▶ [What to work on] Pictures excluded, please retype exactly the lines from the start of the data through the line that contains "orange diamond: moved 2 px down", both ends kept, and nothing beyond them.

▶ [Material to process]
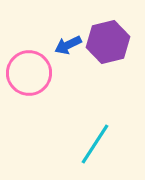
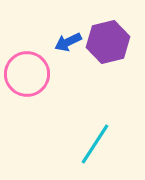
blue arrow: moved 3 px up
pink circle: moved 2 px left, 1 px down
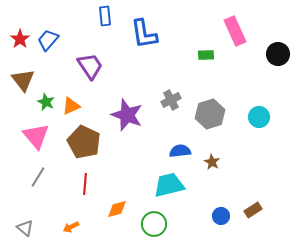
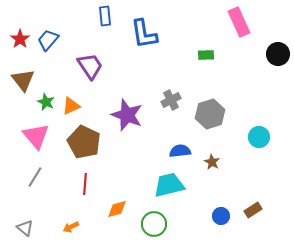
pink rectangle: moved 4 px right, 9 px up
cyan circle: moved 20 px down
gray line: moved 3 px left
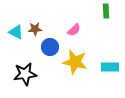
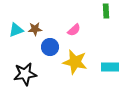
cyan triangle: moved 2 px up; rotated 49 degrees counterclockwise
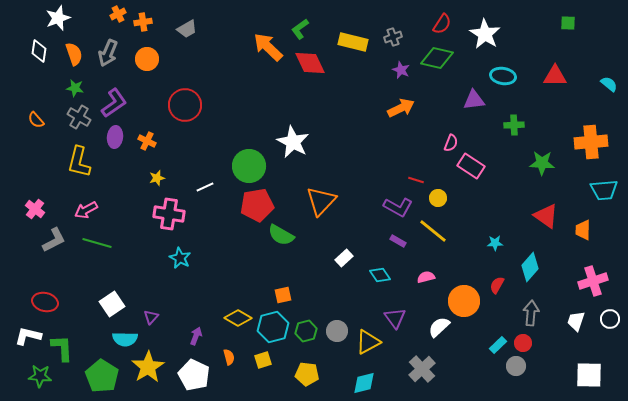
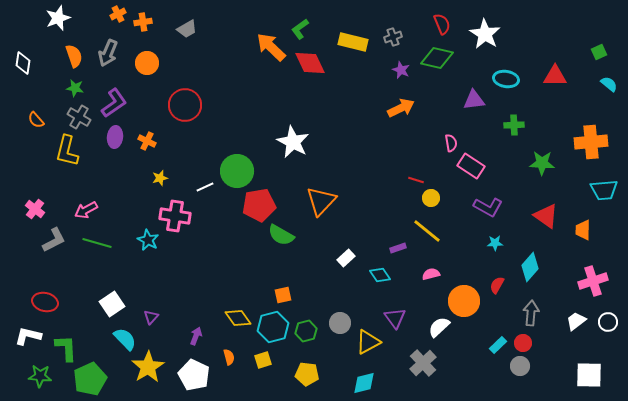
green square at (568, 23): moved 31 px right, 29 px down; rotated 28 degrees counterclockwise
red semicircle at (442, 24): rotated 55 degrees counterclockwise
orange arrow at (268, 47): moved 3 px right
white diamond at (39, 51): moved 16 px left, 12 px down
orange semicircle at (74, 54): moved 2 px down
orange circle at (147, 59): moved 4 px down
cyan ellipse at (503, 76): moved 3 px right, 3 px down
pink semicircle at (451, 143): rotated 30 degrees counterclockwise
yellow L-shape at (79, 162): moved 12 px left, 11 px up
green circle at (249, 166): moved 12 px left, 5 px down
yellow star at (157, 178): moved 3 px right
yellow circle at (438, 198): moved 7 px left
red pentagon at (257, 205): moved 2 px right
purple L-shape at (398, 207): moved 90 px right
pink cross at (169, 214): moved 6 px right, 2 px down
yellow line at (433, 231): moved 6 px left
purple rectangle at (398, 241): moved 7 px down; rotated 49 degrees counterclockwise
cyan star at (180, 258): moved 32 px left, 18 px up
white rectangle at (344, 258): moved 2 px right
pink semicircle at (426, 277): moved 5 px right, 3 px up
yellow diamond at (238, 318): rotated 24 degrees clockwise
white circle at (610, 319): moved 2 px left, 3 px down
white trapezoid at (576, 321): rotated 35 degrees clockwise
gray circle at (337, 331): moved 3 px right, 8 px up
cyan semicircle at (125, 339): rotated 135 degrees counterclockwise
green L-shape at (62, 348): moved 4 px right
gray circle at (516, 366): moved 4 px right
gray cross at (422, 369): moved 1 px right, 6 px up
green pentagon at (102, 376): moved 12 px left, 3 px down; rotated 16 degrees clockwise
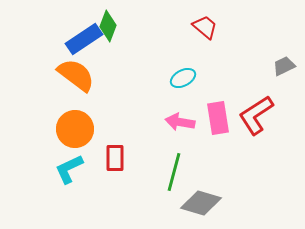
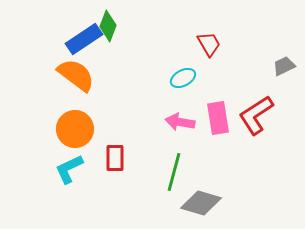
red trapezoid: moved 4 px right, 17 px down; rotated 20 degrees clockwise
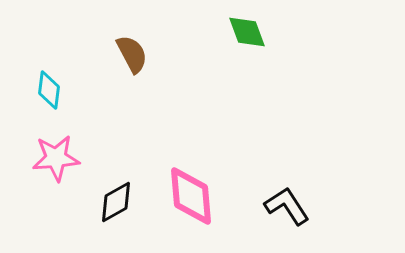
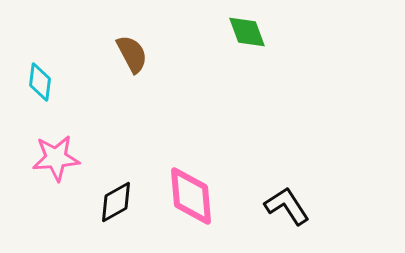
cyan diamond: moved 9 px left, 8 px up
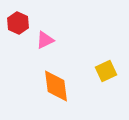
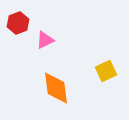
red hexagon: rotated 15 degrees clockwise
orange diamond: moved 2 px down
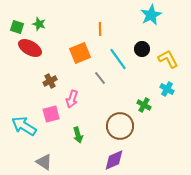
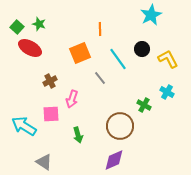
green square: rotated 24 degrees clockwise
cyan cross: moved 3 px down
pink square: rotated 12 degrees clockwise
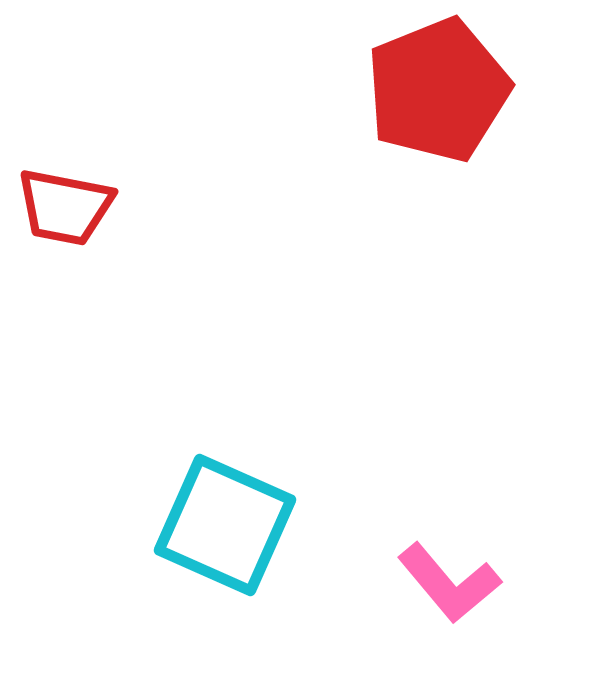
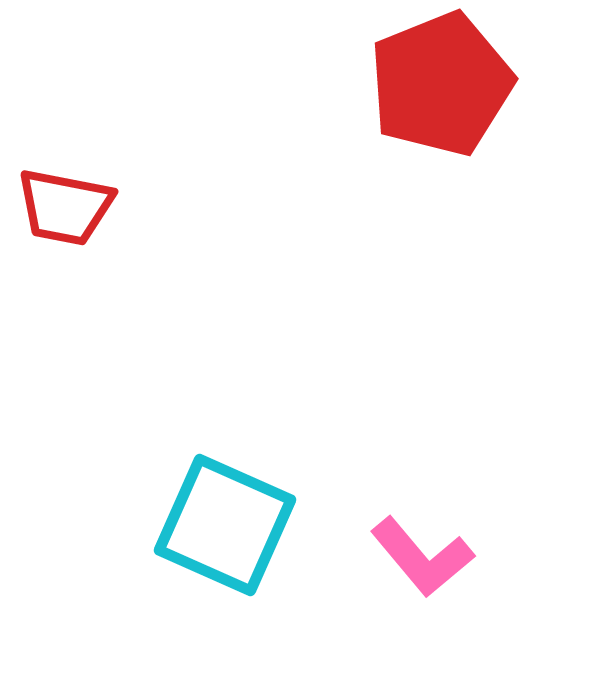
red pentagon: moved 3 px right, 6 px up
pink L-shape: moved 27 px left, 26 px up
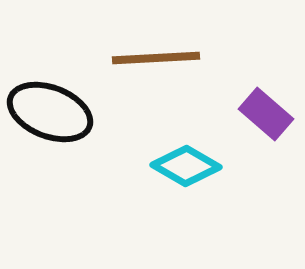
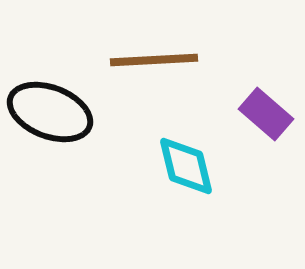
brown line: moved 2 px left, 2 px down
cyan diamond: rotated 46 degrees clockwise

▶ [Answer below]
blue arrow: moved 3 px up
pink circle: moved 2 px left, 1 px down
pink rectangle: moved 4 px right, 9 px up
cyan circle: moved 20 px down
gray line: moved 3 px left
cyan triangle: moved 2 px up; rotated 49 degrees counterclockwise
green square at (568, 23): moved 31 px right, 29 px down; rotated 28 degrees counterclockwise
red semicircle at (442, 24): rotated 55 degrees counterclockwise
orange arrow at (268, 47): moved 3 px right
white diamond at (39, 51): moved 16 px left, 12 px down
orange semicircle at (74, 54): moved 2 px down
orange circle at (147, 59): moved 4 px down
cyan ellipse at (503, 76): moved 3 px right, 3 px down
pink semicircle at (451, 143): rotated 30 degrees counterclockwise
yellow L-shape at (79, 162): moved 12 px left, 11 px up
green circle at (249, 166): moved 12 px left, 5 px down
yellow star at (157, 178): moved 3 px right
yellow circle at (438, 198): moved 7 px left
red pentagon at (257, 205): moved 2 px right
purple L-shape at (398, 207): moved 90 px right
pink cross at (169, 214): moved 6 px right, 2 px down
yellow line at (433, 231): moved 6 px left
purple rectangle at (398, 241): moved 7 px down; rotated 49 degrees counterclockwise
cyan star at (180, 258): moved 32 px left, 18 px up
white rectangle at (344, 258): moved 2 px right
pink semicircle at (426, 277): moved 5 px right, 3 px up
yellow diamond at (238, 318): rotated 24 degrees clockwise
white circle at (610, 319): moved 2 px left, 3 px down
white trapezoid at (576, 321): rotated 35 degrees clockwise
gray circle at (337, 331): moved 3 px right, 8 px up
cyan semicircle at (125, 339): rotated 135 degrees counterclockwise
green L-shape at (62, 348): moved 4 px right
gray circle at (516, 366): moved 4 px right
gray cross at (422, 369): moved 1 px right, 6 px up
green pentagon at (102, 376): moved 12 px left, 3 px down; rotated 16 degrees clockwise
red trapezoid: moved 4 px right, 17 px down; rotated 20 degrees clockwise
cyan diamond: moved 9 px left, 8 px up
red hexagon: rotated 15 degrees clockwise
orange diamond: moved 2 px down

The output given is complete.